**** RECORDED DATA

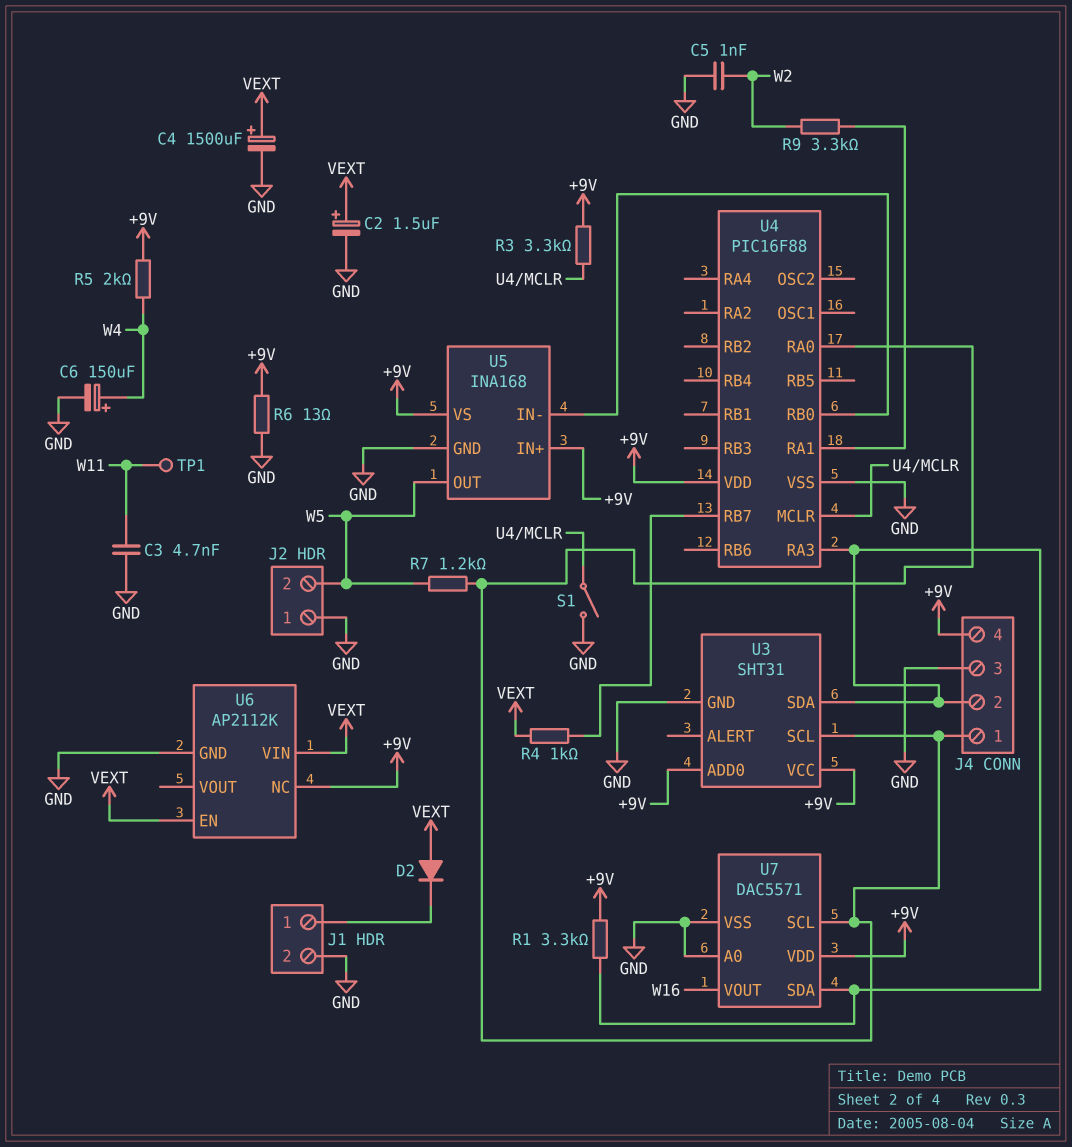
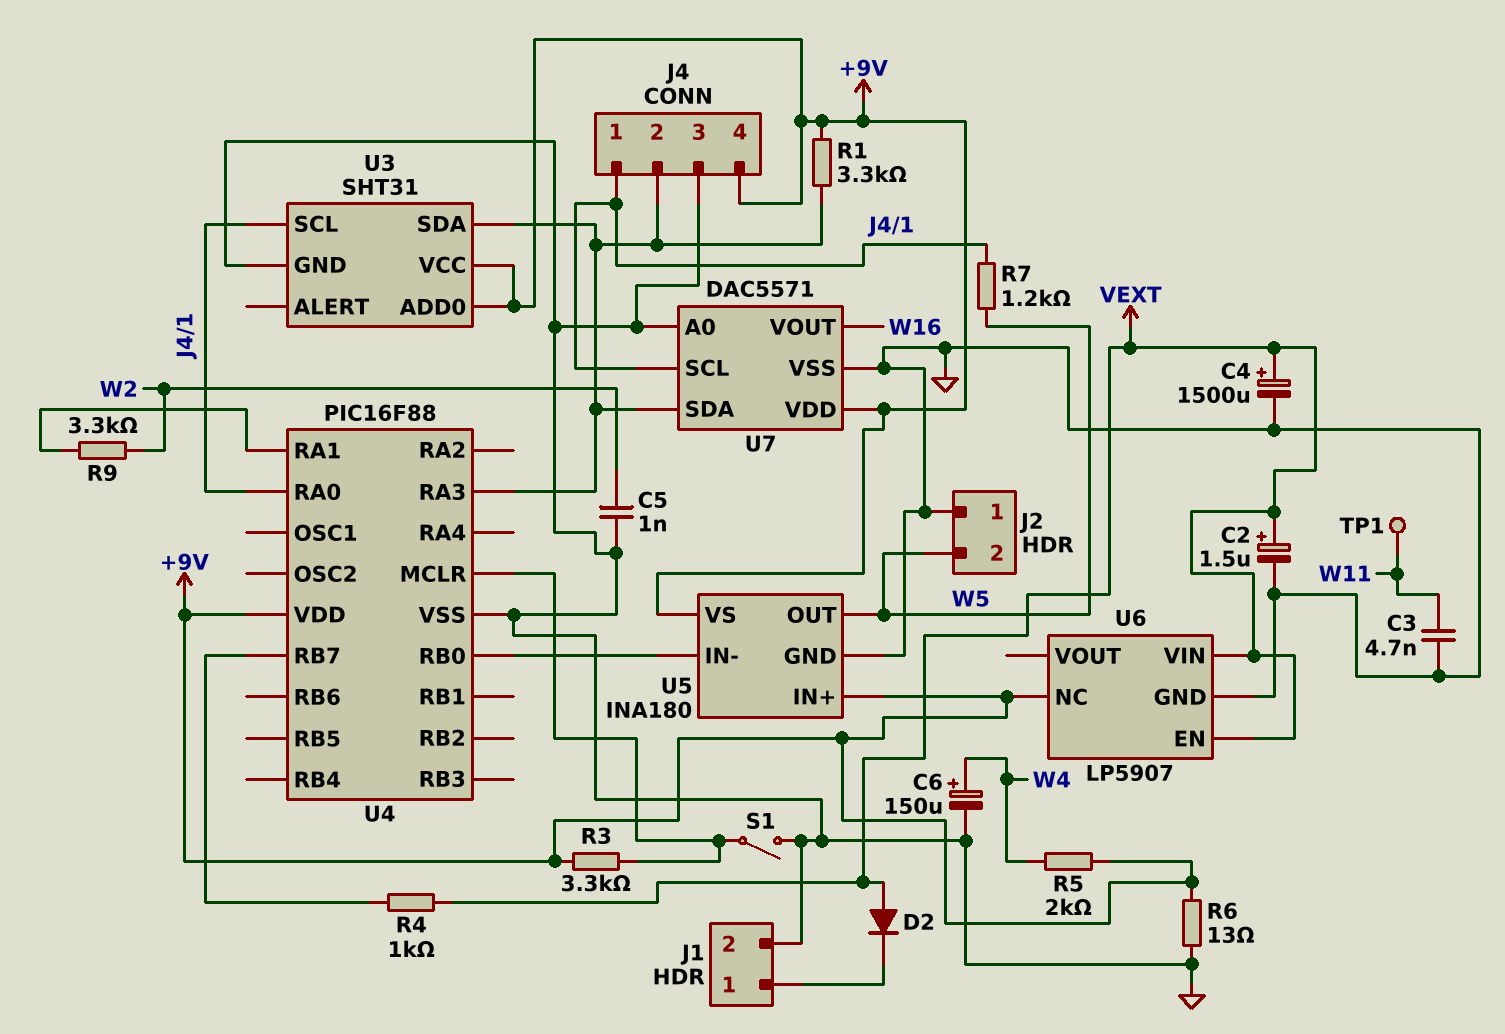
U5: INA168 -> INA180
U6: AP2112K -> LP5907

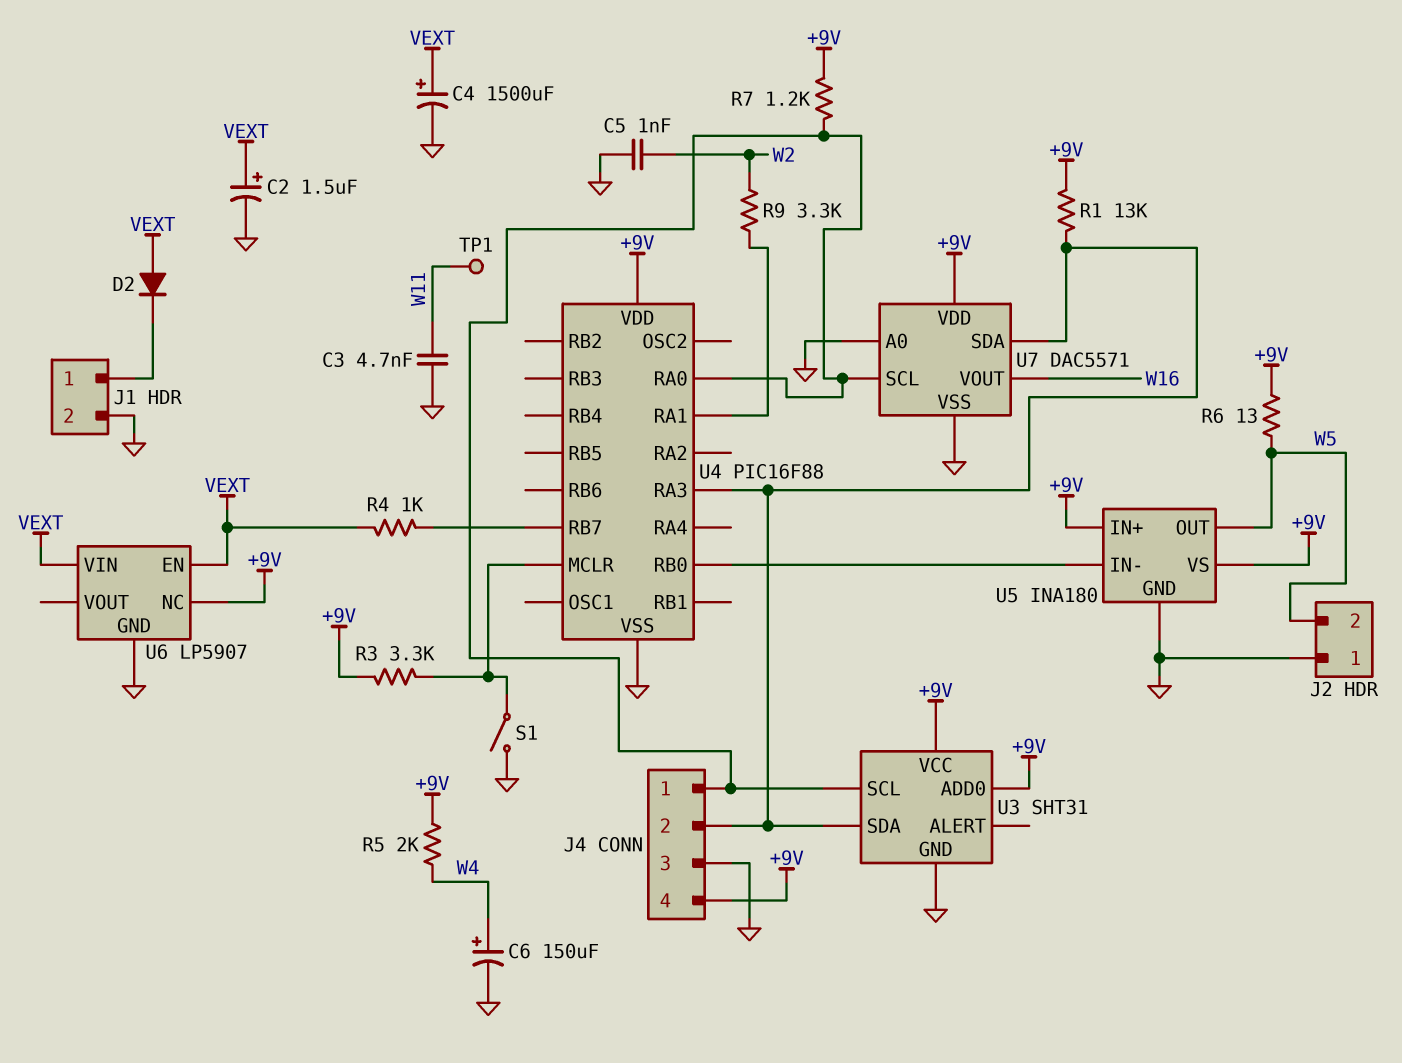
R1: 3.3k (+9V, J4/2) -> 13k (+9V, J4/2)
R6: 13 (+9V, GND) -> 13 (+9V, W5)
R7: 1.2k (J4/1, W5) -> 1.2k (+9V, J4/1)

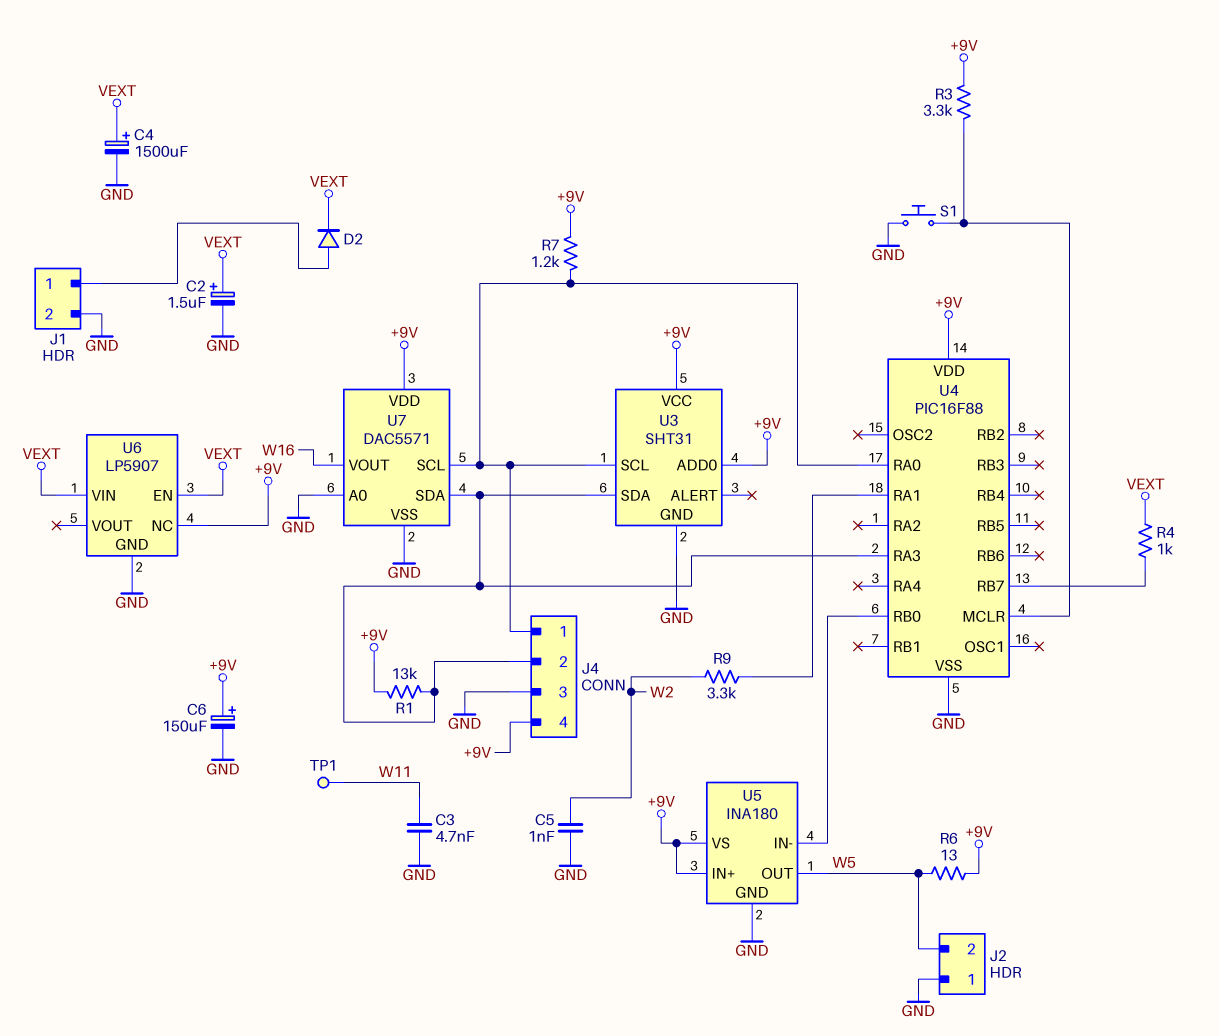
C6: 150uF (plus W4, minus GND) -> 150uF (plus +9V, minus GND)
D2: diode (A VEXT, K J1/1) -> diode (A J1/1, K VEXT)
R5: 2k (+9V, W4) -> none
S1: switch (GND, U4/MCLR) -> button (GND, U4/MCLR)

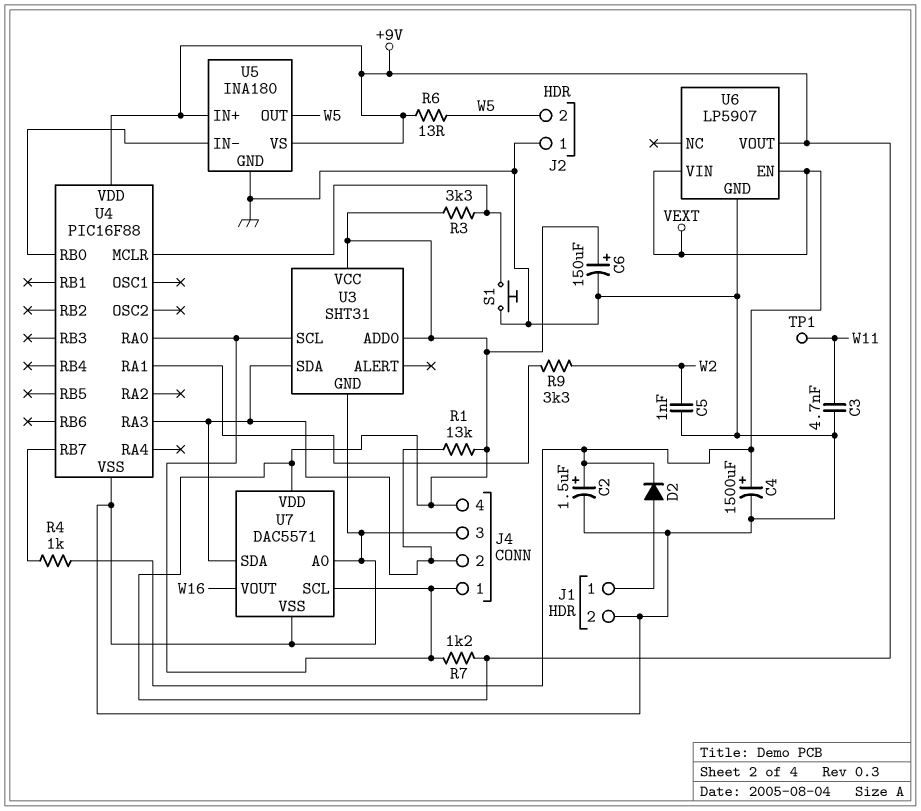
U6 pin NC: +9V -> none
U6 pin VOUT: none -> +9V

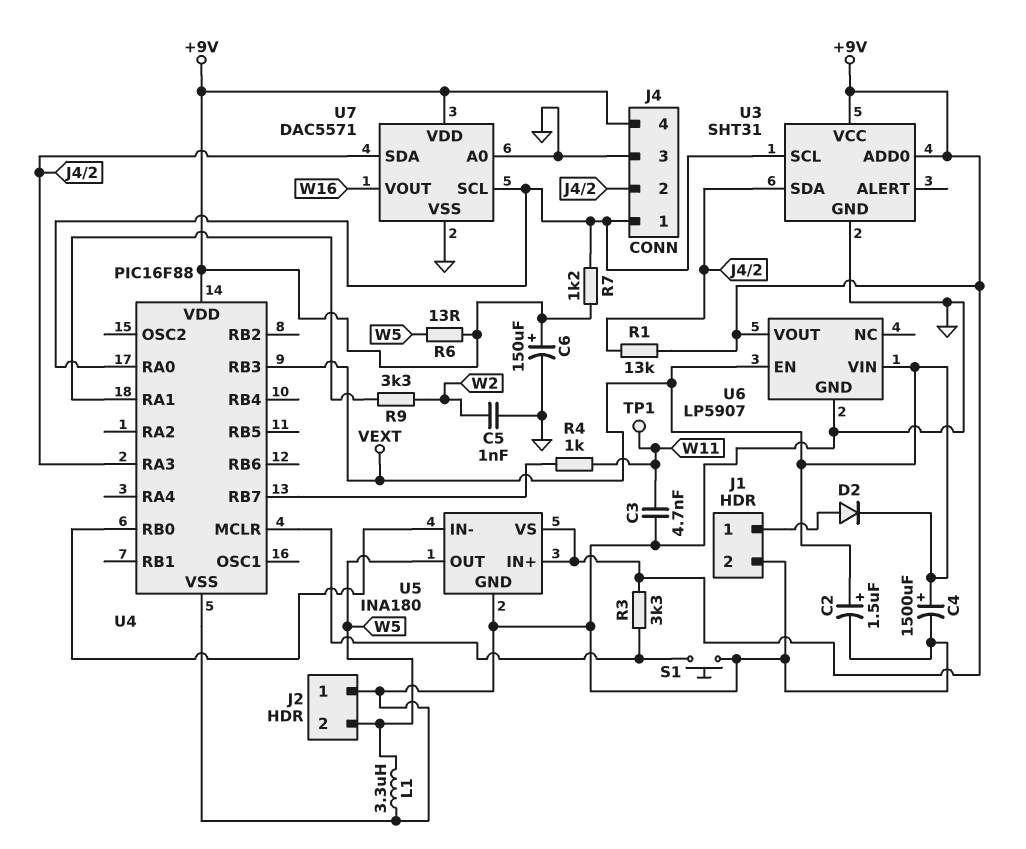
L1: none -> 3.3uH (GND, W5)
R4: 1k (U4/RB7, VEXT) -> 1k (U4/RB7, W11)
U4 pin RB3: none -> VEXT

********

» TASK DESCRIPTION
Please retype the whole of the data precisely, omitting pictures.

» EXERCISE SOLUTION
U5: INA168 -> INA180
U6: AP2112K -> LP5907

R1: 3.3k (+9V, J4/2) -> 13k (+9V, J4/2)
R6: 13 (+9V, GND) -> 13 (+9V, W5)
R7: 1.2k (J4/1, W5) -> 1.2k (+9V, J4/1)

C6: 150uF (plus W4, minus GND) -> 150uF (plus +9V, minus GND)
D2: diode (A VEXT, K J1/1) -> diode (A J1/1, K VEXT)
R5: 2k (+9V, W4) -> none
S1: switch (GND, U4/MCLR) -> button (GND, U4/MCLR)

U6 pin NC: +9V -> none
U6 pin VOUT: none -> +9V

L1: none -> 3.3uH (GND, W5)
R4: 1k (U4/RB7, VEXT) -> 1k (U4/RB7, W11)
U4 pin RB3: none -> VEXT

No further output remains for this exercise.